* **Material shown**:
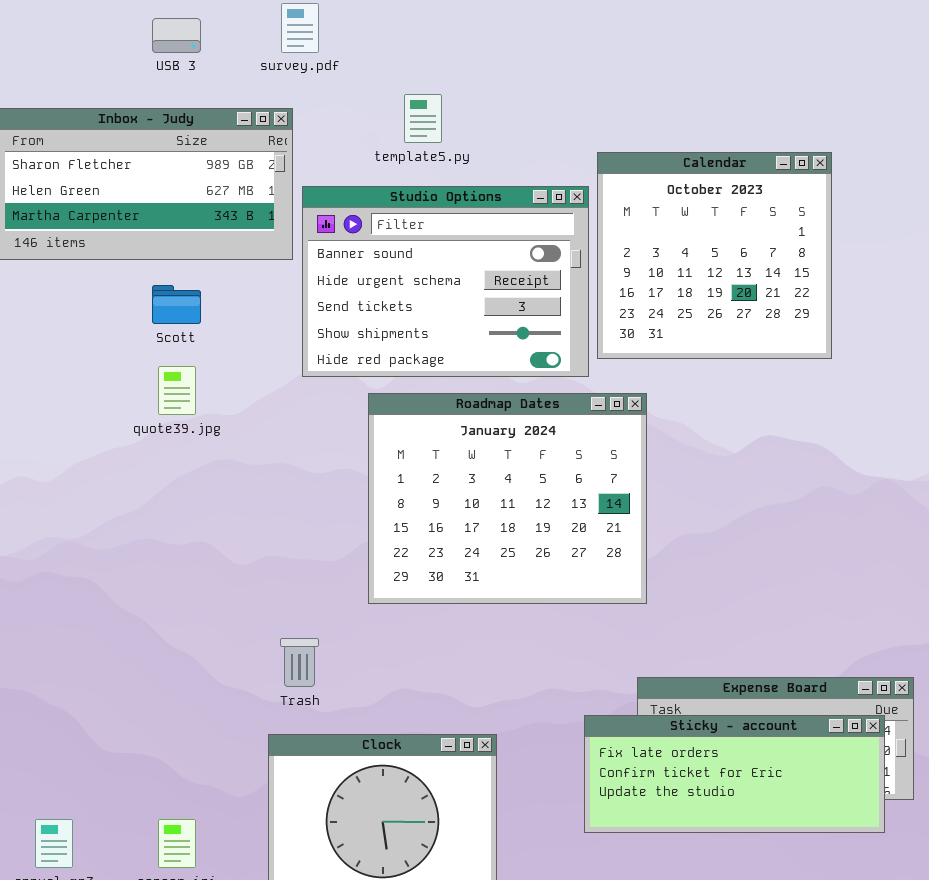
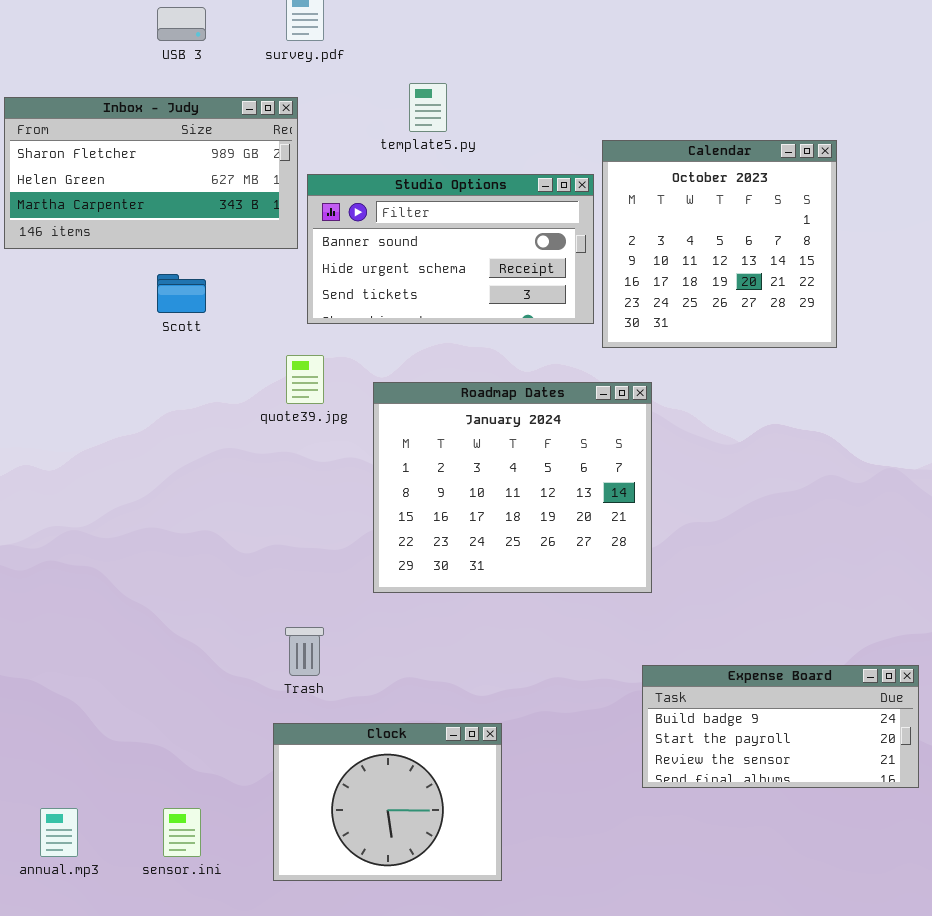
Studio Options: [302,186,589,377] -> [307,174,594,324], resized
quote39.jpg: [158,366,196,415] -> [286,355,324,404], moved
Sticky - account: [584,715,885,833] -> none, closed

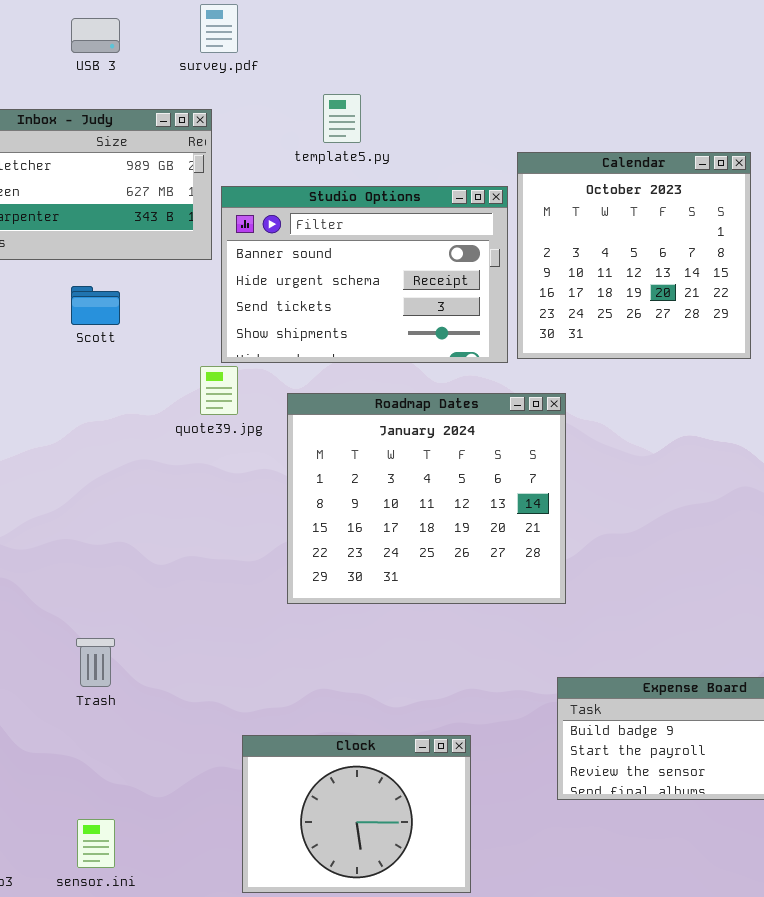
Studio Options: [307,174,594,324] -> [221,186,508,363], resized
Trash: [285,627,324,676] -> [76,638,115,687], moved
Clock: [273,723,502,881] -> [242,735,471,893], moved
---
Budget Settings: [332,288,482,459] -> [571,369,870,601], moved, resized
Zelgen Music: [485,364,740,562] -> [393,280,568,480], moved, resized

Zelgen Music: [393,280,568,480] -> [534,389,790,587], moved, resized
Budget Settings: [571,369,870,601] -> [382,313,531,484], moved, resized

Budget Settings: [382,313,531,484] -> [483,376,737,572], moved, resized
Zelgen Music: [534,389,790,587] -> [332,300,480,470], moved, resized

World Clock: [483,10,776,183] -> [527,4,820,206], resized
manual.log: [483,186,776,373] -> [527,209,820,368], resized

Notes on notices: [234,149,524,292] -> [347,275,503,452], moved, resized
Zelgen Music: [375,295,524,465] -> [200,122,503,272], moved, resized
...
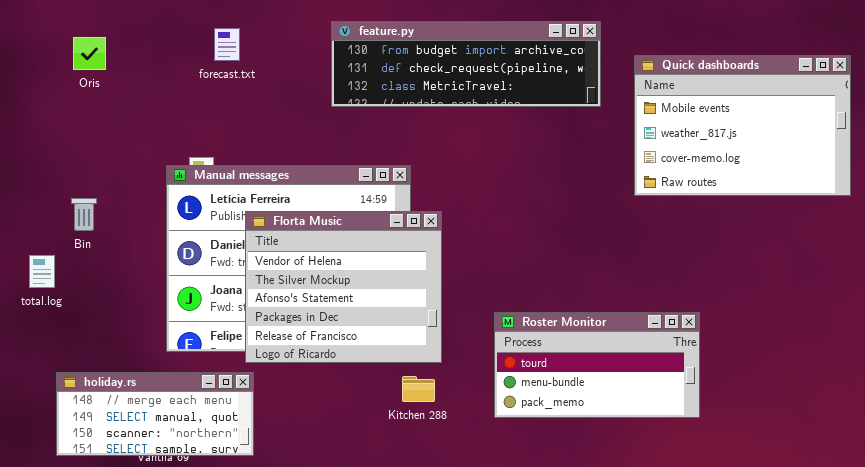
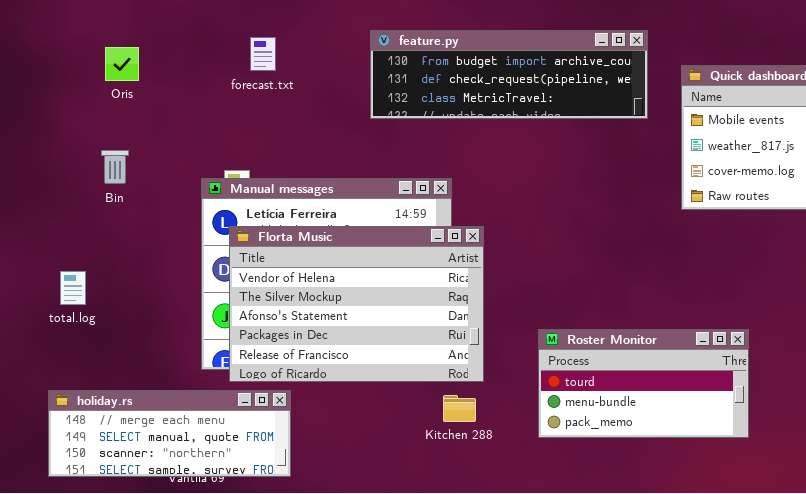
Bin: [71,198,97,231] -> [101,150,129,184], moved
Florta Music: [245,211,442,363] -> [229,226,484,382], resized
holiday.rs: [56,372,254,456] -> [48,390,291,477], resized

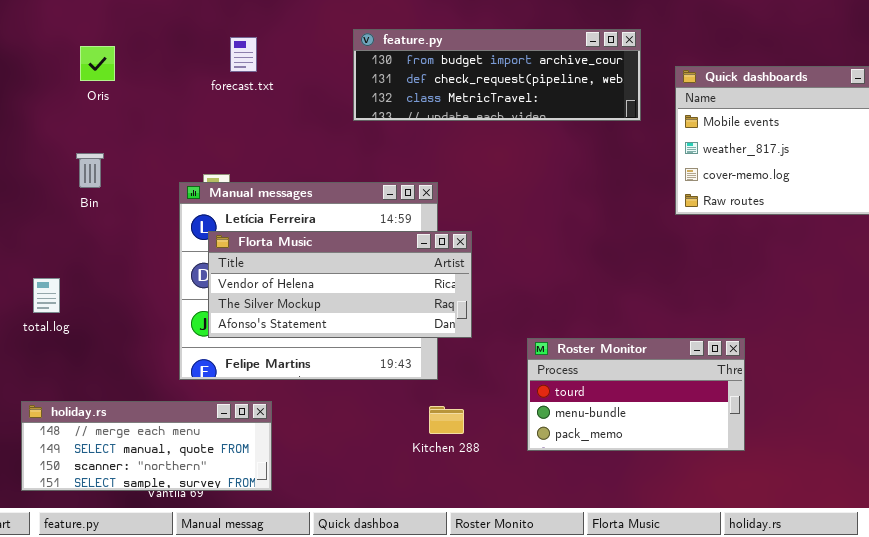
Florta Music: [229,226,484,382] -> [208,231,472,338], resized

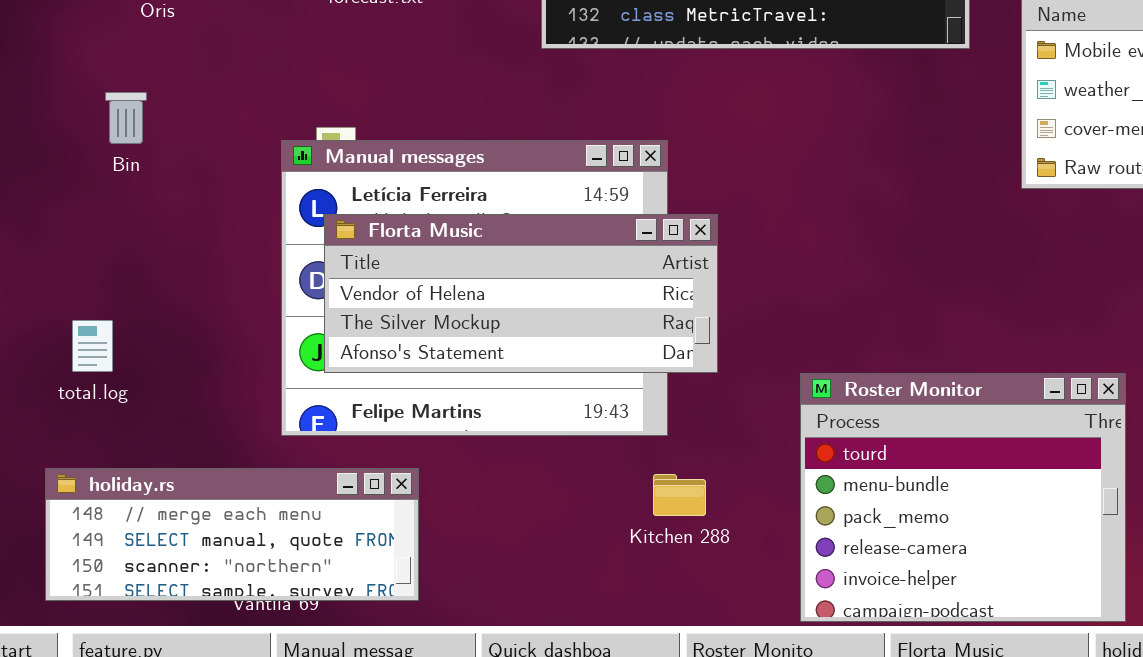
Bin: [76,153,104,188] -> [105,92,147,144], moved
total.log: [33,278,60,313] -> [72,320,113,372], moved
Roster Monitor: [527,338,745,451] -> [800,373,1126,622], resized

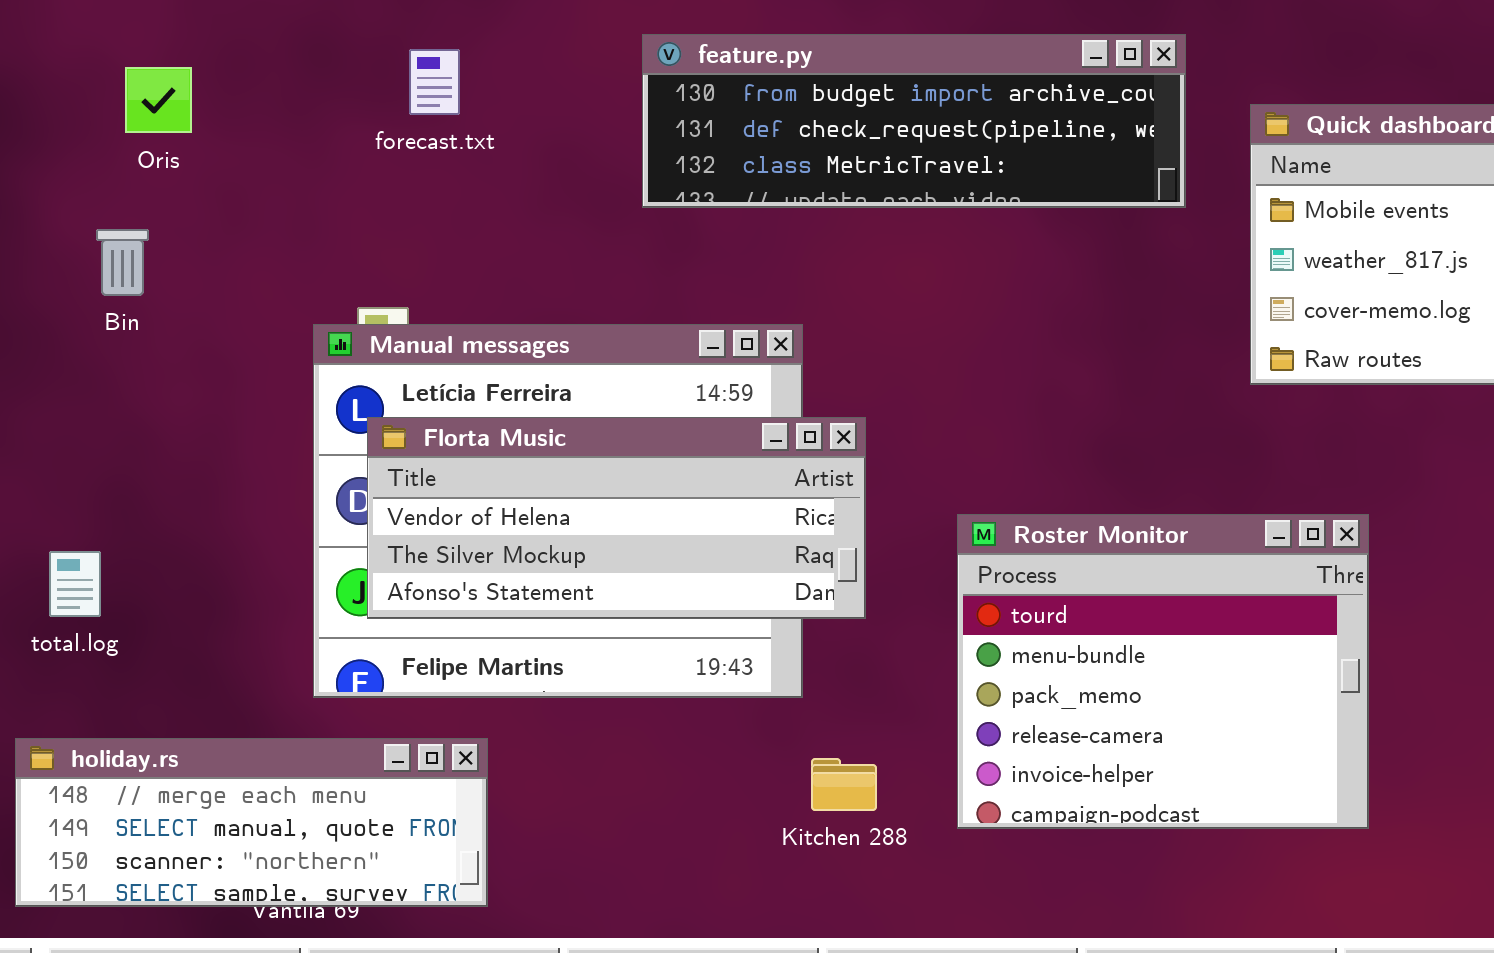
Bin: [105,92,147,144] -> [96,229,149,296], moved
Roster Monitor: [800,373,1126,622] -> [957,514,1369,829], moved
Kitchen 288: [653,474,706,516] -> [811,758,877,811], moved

* **Exercise**:
I would like the exact lines from the data above, starting with the one that holds "Studio Options: [302,186,589,377]" and going on through the one that holds "Clock: [273,723,502,881] ->", without the pictures.

* **Answer section**:
Studio Options: [302,186,589,377] -> [307,174,594,324], resized
quote39.jpg: [158,366,196,415] -> [286,355,324,404], moved
Sticky - account: [584,715,885,833] -> none, closed

Studio Options: [307,174,594,324] -> [221,186,508,363], resized
Trash: [285,627,324,676] -> [76,638,115,687], moved
Clock: [273,723,502,881] -> [242,735,471,893], moved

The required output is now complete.